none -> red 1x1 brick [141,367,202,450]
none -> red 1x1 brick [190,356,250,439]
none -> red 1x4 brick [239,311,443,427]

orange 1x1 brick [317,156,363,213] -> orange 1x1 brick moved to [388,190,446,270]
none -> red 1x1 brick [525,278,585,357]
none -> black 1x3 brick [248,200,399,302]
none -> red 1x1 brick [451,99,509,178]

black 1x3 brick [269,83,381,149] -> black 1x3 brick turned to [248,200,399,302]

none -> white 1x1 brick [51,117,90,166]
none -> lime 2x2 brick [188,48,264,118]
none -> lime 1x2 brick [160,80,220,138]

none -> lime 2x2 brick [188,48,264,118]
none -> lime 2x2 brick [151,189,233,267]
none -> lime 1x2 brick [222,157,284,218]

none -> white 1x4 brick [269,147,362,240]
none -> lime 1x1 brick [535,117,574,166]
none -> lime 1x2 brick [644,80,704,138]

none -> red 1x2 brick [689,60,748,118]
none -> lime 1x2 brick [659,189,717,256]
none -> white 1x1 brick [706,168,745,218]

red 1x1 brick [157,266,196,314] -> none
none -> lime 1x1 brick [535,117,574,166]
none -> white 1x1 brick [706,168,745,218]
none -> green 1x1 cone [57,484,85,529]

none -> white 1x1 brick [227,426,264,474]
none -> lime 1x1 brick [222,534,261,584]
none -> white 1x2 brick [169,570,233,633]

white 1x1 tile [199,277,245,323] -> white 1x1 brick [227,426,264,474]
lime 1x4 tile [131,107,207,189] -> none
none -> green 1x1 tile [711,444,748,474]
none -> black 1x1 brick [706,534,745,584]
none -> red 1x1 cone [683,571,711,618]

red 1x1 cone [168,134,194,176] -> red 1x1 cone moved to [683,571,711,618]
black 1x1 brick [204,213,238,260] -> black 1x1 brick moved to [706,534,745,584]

★ ★ ★ ★ ★

Your goal → Type out the material again exactly as presented.

Solution →
none -> red 1x1 brick [141,367,202,450]
none -> red 1x1 brick [190,356,250,439]
none -> red 1x4 brick [239,311,443,427]

orange 1x1 brick [317,156,363,213] -> orange 1x1 brick moved to [388,190,446,270]
none -> red 1x1 brick [525,278,585,357]
none -> black 1x3 brick [248,200,399,302]
none -> red 1x1 brick [451,99,509,178]

black 1x3 brick [269,83,381,149] -> black 1x3 brick turned to [248,200,399,302]

none -> white 1x1 brick [51,117,90,166]
none -> lime 2x2 brick [188,48,264,118]
none -> lime 1x2 brick [160,80,220,138]

none -> lime 2x2 brick [188,48,264,118]
none -> lime 2x2 brick [151,189,233,267]
none -> lime 1x2 brick [222,157,284,218]

none -> white 1x4 brick [269,147,362,240]
none -> lime 1x1 brick [535,117,574,166]
none -> lime 1x2 brick [644,80,704,138]

none -> red 1x2 brick [689,60,748,118]
none -> lime 1x2 brick [659,189,717,256]
none -> white 1x1 brick [706,168,745,218]

red 1x1 brick [157,266,196,314] -> none
none -> lime 1x1 brick [535,117,574,166]
none -> white 1x1 brick [706,168,745,218]
none -> green 1x1 cone [57,484,85,529]

none -> white 1x1 brick [227,426,264,474]
none -> lime 1x1 brick [222,534,261,584]
none -> white 1x2 brick [169,570,233,633]

white 1x1 tile [199,277,245,323] -> white 1x1 brick [227,426,264,474]
lime 1x4 tile [131,107,207,189] -> none
none -> green 1x1 tile [711,444,748,474]
none -> black 1x1 brick [706,534,745,584]
none -> red 1x1 cone [683,571,711,618]

red 1x1 cone [168,134,194,176] -> red 1x1 cone moved to [683,571,711,618]
black 1x1 brick [204,213,238,260] -> black 1x1 brick moved to [706,534,745,584]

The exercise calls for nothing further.